### [Aim of the exercise]
Every line of the data below should be repeated exactly, and no picture should be copied.

### [Scene comparison data]
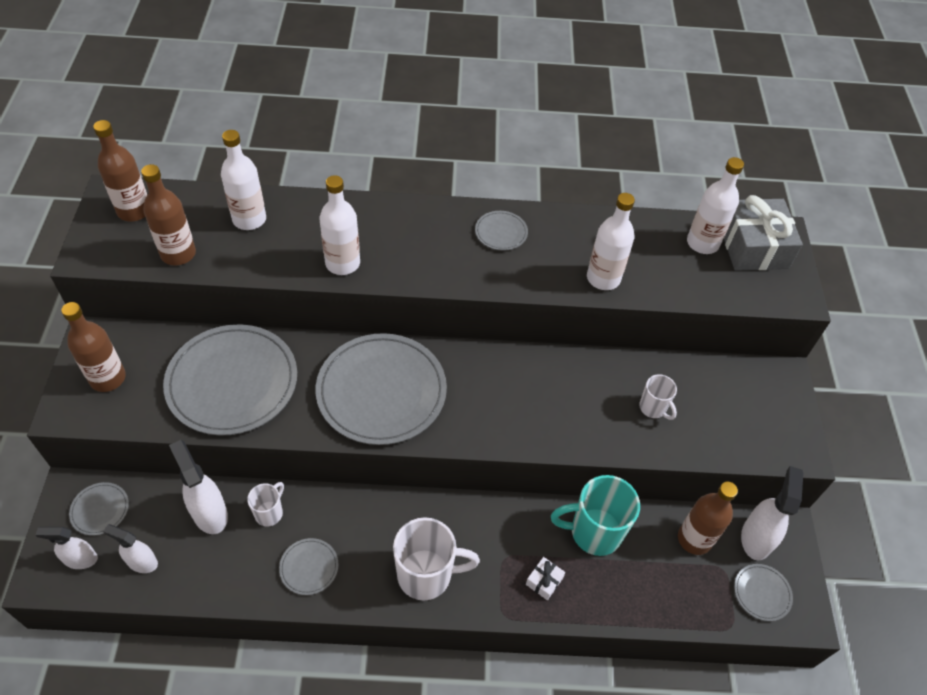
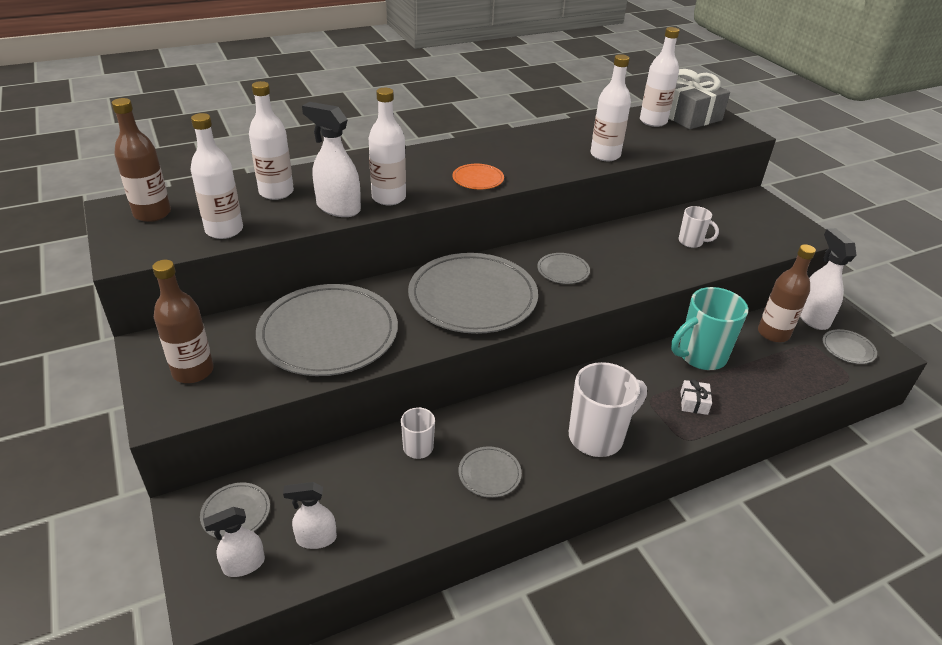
camera: 25 degrees left, 15 degrees down
(178, 254) = (224, 230): brown bottle -> white bottle
(209, 513) = (358, 469): white spray bottle -> white spray bottle (338, 208)
(444, 267) = (478, 179): none -> orange plate
(501, 232) = (503, 149): grey plate -> grey plate (563, 270)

### [Reply]
camera: 25 degrees left, 15 degrees down
(178, 254) = (224, 230): brown bottle -> white bottle
(209, 513) = (358, 469): white spray bottle -> white spray bottle (338, 208)
(444, 267) = (478, 179): none -> orange plate
(501, 232) = (503, 149): grey plate -> grey plate (563, 270)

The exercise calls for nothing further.